**MATERIAL PROVIDED**
● ● ●

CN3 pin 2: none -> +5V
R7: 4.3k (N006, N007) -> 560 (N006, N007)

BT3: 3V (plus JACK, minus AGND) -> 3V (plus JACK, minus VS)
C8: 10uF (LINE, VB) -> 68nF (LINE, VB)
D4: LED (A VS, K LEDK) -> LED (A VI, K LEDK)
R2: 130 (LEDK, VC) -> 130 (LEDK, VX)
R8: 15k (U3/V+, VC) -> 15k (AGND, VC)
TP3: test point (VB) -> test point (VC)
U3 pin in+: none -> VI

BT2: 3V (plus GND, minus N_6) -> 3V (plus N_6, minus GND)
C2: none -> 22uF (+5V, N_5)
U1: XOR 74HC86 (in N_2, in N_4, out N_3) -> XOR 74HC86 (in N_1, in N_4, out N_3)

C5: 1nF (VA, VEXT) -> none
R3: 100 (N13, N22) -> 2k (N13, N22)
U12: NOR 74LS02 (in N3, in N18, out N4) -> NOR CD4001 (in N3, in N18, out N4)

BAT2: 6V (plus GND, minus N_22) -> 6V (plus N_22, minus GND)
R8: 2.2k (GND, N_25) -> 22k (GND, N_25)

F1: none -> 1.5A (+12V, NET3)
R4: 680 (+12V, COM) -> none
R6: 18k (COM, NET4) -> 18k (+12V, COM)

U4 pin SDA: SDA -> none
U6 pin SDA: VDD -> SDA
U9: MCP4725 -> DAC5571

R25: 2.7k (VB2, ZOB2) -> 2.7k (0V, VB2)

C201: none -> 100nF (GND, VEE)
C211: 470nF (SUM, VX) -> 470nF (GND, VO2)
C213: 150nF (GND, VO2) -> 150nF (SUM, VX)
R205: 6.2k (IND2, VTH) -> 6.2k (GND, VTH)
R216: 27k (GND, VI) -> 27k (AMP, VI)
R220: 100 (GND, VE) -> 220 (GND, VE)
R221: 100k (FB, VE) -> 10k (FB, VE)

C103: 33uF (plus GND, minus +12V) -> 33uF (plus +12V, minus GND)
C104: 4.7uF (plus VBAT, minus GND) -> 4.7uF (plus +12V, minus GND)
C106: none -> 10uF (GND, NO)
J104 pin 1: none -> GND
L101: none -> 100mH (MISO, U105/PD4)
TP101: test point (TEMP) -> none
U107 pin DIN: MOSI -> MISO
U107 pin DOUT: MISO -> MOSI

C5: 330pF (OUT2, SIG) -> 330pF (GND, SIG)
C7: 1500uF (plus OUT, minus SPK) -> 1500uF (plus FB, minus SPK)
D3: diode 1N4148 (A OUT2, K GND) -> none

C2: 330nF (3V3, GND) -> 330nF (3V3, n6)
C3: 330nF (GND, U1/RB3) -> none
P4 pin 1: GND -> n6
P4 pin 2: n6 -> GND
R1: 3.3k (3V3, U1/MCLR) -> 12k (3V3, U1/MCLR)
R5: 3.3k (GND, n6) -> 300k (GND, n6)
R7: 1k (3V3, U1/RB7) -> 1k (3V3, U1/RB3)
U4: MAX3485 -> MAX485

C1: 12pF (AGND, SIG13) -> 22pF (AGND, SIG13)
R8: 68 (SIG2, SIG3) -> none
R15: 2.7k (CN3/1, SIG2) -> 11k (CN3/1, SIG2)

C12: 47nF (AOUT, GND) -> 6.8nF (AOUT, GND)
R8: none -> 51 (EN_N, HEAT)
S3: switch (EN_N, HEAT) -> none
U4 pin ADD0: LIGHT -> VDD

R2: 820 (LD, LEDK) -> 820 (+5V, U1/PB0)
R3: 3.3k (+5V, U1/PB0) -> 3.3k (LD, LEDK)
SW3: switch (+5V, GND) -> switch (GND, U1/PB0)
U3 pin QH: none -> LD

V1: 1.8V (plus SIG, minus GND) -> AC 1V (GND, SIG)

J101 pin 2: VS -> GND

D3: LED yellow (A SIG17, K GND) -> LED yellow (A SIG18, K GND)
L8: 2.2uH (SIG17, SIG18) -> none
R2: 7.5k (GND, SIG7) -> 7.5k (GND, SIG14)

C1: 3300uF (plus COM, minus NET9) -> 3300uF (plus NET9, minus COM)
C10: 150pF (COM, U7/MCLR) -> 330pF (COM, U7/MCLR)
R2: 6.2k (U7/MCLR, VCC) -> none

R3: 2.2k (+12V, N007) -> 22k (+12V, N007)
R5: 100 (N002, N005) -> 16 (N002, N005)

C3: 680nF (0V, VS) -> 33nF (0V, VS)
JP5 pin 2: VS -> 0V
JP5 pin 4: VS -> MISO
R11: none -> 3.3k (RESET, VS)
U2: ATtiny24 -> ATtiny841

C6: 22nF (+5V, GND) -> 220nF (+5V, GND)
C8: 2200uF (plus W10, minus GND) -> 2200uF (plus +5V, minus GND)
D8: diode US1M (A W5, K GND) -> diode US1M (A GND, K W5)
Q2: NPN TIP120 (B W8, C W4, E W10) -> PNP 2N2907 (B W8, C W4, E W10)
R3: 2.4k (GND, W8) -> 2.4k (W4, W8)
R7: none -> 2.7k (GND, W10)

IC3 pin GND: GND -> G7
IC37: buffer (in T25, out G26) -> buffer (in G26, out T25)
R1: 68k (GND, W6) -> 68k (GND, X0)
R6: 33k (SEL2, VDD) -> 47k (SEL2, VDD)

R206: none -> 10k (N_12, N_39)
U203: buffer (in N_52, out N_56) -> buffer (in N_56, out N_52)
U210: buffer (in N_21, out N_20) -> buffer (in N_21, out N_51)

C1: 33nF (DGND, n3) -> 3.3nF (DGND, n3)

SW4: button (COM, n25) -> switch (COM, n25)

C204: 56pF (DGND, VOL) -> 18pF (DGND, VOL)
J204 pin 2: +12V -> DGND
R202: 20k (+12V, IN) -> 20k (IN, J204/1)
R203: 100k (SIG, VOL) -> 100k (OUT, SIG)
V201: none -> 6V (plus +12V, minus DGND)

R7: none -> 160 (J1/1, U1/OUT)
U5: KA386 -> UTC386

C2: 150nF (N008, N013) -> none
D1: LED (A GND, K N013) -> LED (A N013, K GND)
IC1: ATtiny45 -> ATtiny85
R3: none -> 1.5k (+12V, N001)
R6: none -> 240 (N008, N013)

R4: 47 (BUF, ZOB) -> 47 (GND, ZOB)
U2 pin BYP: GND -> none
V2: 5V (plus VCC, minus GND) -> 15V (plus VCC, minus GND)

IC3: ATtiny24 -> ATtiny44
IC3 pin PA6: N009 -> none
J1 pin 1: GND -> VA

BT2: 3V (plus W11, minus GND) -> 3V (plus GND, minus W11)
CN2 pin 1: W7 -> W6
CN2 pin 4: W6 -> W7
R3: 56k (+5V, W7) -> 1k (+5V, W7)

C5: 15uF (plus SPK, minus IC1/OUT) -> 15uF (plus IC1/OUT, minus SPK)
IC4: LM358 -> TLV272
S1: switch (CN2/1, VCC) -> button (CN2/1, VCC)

● ● ●

**WHAT TO DO**
Every line above with the string "test" in it should be copied into the answer.

**TASK RESPONSE**
TP3: test point (VB) -> test point (VC)
TP101: test point (TEMP) -> none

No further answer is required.